*Work task*
Where does the string "objects" appear? Copy every line of the entries below that holds it.
:: Recorded data
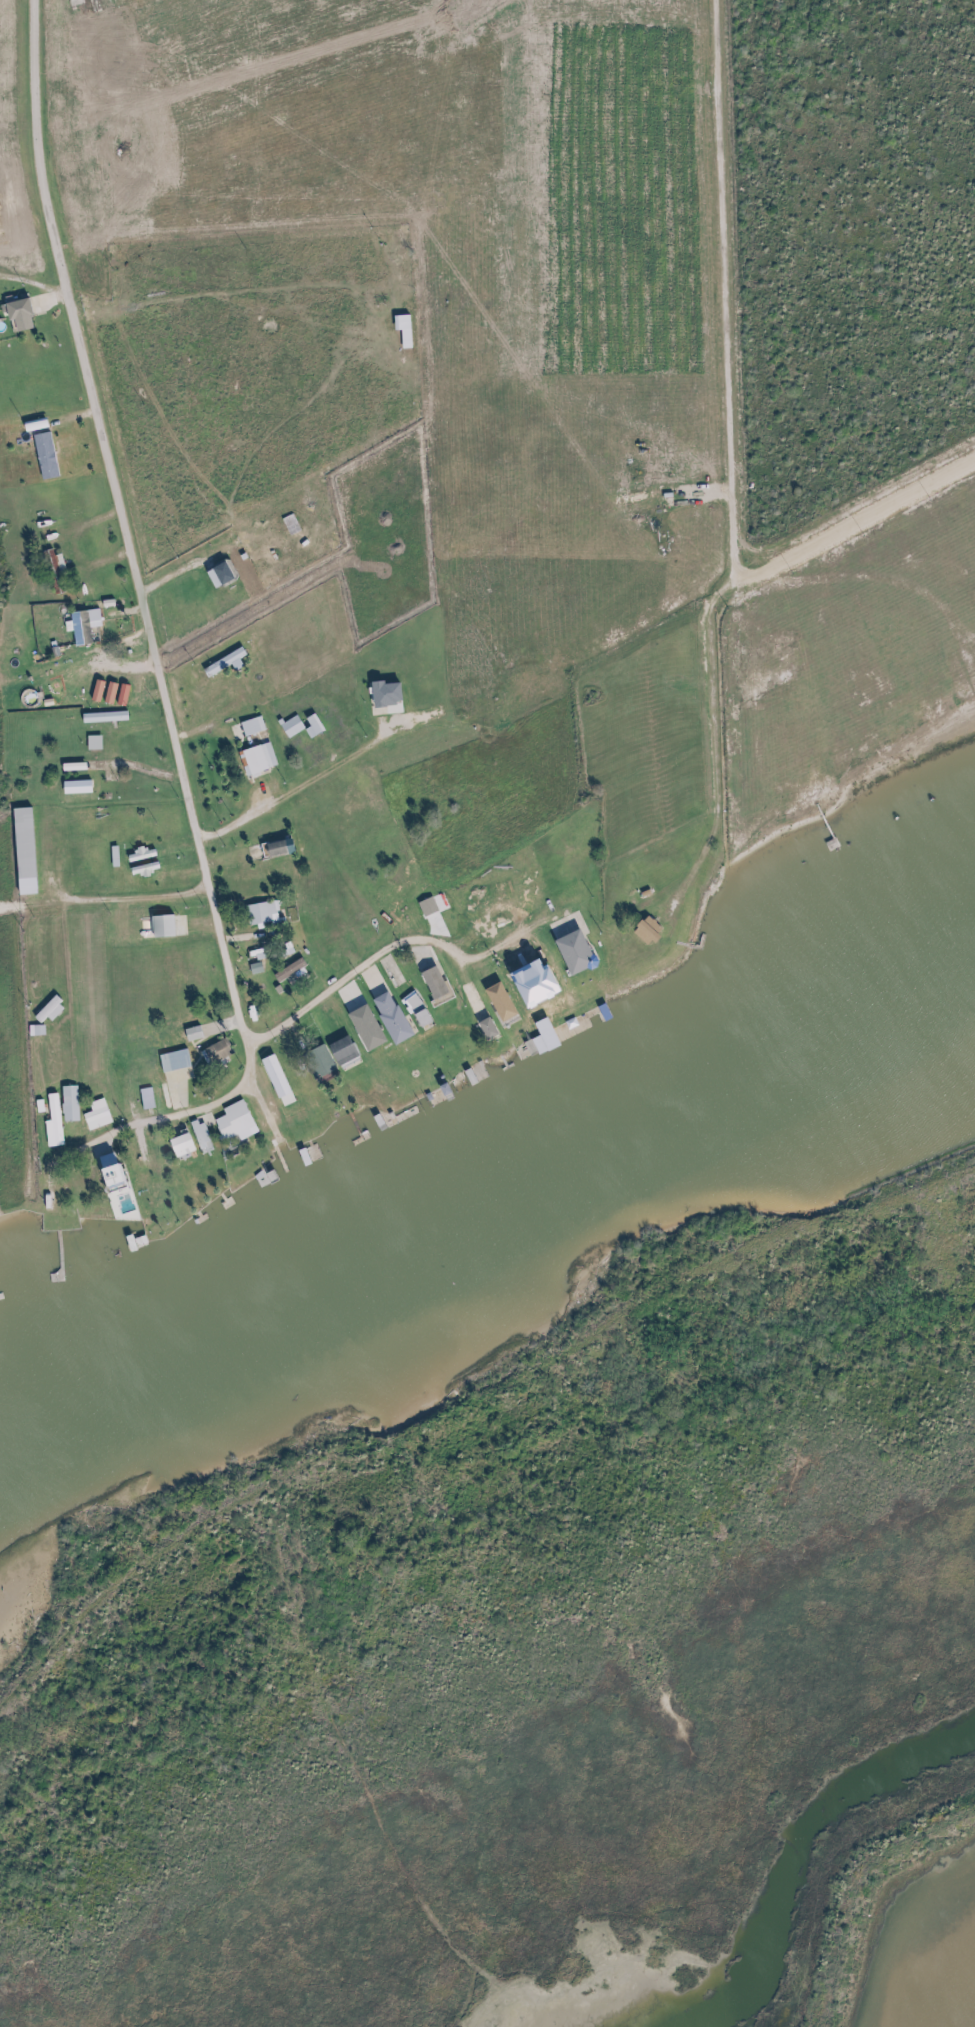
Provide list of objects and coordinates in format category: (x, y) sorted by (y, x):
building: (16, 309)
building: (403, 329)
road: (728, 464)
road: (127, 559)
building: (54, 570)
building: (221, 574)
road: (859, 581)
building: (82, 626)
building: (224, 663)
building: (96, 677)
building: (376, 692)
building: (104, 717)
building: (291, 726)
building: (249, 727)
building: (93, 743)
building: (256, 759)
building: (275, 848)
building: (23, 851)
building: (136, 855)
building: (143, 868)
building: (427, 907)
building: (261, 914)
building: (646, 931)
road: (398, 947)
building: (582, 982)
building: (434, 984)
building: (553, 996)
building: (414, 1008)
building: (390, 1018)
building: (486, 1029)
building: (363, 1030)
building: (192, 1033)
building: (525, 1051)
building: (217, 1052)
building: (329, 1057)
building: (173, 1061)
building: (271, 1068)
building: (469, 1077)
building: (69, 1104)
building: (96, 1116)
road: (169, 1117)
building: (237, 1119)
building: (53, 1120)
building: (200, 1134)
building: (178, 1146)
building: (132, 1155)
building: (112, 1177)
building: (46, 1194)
::::
:: Recorded data
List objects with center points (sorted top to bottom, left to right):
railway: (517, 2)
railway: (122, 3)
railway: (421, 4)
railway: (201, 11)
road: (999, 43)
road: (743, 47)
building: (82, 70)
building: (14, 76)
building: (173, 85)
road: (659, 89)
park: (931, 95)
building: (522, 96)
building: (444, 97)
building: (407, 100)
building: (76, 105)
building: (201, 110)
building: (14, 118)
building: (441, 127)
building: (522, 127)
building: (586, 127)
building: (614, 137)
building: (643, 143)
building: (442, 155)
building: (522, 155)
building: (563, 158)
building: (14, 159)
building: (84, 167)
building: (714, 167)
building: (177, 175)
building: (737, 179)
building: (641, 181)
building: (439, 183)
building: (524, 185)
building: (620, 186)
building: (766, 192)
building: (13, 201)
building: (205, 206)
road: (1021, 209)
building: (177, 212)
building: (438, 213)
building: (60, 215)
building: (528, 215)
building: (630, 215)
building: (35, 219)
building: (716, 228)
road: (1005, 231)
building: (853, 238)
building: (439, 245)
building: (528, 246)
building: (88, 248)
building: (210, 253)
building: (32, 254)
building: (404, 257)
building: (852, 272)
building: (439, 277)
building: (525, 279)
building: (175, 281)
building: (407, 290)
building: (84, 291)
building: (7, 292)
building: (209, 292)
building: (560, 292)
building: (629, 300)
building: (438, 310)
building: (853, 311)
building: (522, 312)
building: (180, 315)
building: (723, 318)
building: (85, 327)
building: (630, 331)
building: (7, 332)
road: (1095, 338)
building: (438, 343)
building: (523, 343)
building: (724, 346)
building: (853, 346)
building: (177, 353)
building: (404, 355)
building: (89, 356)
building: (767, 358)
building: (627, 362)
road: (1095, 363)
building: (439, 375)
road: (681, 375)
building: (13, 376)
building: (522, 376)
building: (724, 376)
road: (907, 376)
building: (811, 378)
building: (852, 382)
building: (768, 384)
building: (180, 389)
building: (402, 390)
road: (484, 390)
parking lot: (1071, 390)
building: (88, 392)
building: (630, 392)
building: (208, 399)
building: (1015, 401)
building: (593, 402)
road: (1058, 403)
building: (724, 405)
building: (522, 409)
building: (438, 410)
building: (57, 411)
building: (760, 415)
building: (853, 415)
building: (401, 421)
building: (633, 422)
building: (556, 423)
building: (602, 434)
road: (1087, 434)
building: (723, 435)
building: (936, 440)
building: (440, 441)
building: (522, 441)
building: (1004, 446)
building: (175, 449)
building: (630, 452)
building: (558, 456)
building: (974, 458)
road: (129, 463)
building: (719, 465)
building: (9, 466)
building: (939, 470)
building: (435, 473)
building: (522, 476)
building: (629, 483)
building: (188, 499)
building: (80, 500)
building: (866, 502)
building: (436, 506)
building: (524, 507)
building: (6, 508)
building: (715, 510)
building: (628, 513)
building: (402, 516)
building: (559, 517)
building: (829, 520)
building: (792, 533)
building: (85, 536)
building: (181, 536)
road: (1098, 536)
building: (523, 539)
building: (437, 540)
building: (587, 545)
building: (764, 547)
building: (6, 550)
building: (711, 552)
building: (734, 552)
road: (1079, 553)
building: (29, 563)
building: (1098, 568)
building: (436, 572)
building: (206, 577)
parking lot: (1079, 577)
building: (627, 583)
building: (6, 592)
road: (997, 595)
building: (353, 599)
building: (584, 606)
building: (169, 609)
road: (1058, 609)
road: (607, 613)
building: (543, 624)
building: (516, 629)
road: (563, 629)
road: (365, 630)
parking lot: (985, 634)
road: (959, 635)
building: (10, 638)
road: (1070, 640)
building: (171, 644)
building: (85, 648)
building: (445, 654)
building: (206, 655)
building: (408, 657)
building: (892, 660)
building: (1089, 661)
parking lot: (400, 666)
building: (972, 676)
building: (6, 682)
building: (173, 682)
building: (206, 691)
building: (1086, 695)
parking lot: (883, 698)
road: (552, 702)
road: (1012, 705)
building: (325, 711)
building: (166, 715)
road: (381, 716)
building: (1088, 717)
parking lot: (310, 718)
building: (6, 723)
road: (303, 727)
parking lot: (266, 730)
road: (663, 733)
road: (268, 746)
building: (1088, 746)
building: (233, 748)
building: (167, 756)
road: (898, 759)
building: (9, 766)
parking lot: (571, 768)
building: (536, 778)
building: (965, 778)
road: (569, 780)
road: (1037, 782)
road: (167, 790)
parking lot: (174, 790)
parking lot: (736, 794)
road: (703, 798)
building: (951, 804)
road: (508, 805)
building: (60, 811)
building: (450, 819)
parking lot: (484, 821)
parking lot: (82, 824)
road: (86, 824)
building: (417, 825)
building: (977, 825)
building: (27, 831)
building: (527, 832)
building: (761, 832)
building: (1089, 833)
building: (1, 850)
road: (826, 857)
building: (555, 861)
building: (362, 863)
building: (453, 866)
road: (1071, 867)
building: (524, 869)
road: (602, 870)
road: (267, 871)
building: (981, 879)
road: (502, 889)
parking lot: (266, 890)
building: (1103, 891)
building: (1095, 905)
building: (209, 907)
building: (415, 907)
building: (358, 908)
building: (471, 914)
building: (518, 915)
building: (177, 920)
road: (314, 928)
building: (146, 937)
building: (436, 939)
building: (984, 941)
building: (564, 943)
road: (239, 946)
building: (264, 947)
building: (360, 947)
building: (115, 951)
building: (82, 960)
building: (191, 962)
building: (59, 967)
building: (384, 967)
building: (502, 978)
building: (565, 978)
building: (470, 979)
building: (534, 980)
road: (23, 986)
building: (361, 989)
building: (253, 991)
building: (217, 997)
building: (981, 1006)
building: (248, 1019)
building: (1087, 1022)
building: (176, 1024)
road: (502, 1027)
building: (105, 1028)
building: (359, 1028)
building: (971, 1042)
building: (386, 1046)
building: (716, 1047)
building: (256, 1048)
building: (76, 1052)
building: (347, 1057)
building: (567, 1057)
::::
*Answer to this exercise*
Provide list of objects and coordinates in format category: (x, y) sorted by (y, x):
List objects with center points (sorted top to bottom, left to right):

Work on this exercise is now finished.